--- Work required ---
Reprint each record exactly. Pictures are not reprinted.

┌────────

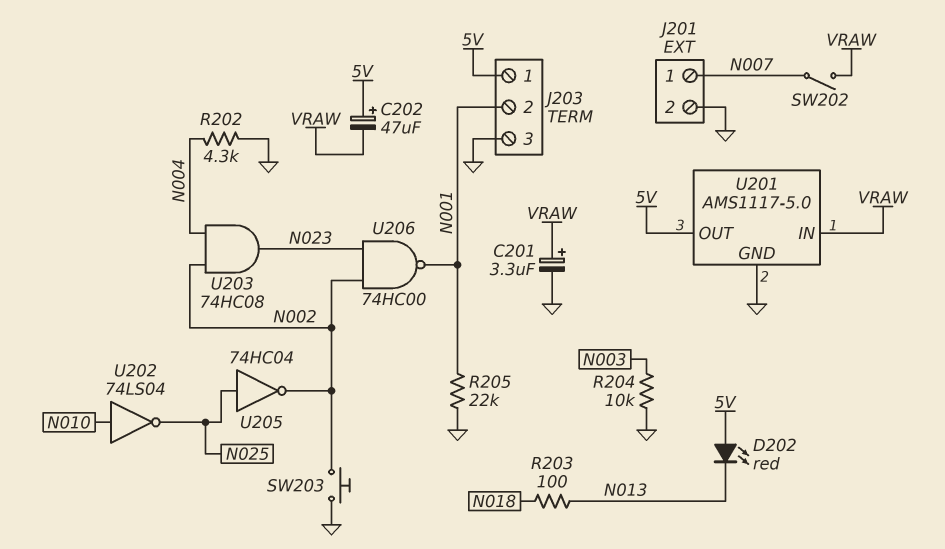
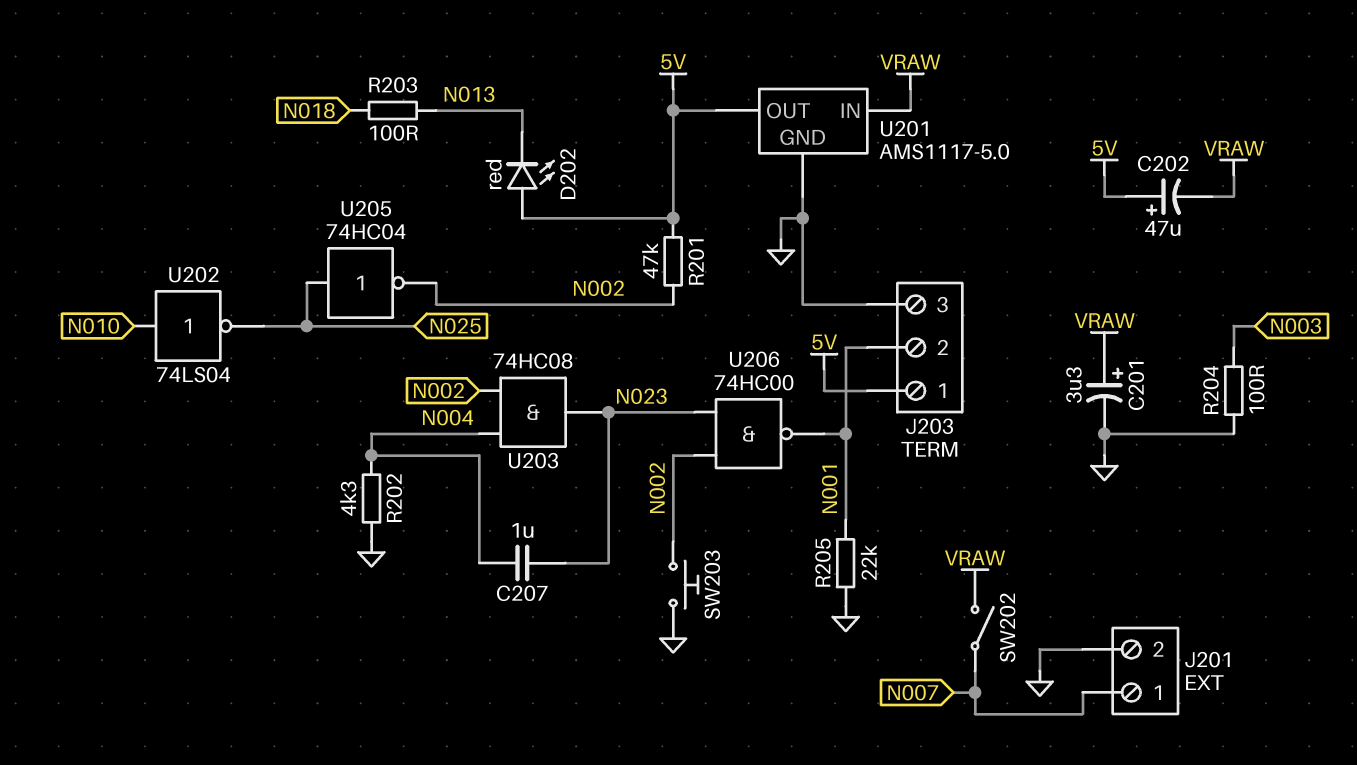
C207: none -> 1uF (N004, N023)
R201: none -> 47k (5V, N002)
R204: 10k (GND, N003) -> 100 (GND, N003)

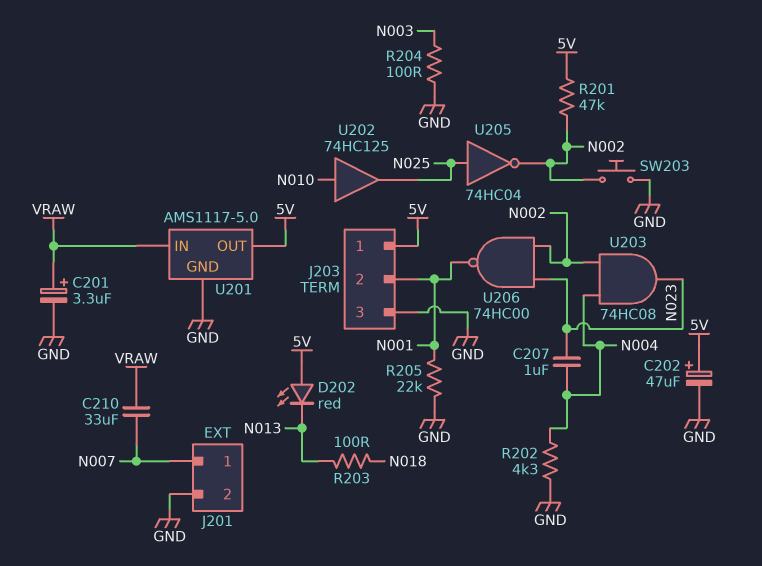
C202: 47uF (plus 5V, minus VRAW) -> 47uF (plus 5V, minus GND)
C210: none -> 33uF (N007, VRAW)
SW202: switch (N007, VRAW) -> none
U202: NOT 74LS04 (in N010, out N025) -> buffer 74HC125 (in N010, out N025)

└────────

--- Exercise output ---
C207: none -> 1uF (N004, N023)
R201: none -> 47k (5V, N002)
R204: 10k (GND, N003) -> 100 (GND, N003)

C202: 47uF (plus 5V, minus VRAW) -> 47uF (plus 5V, minus GND)
C210: none -> 33uF (N007, VRAW)
SW202: switch (N007, VRAW) -> none
U202: NOT 74LS04 (in N010, out N025) -> buffer 74HC125 (in N010, out N025)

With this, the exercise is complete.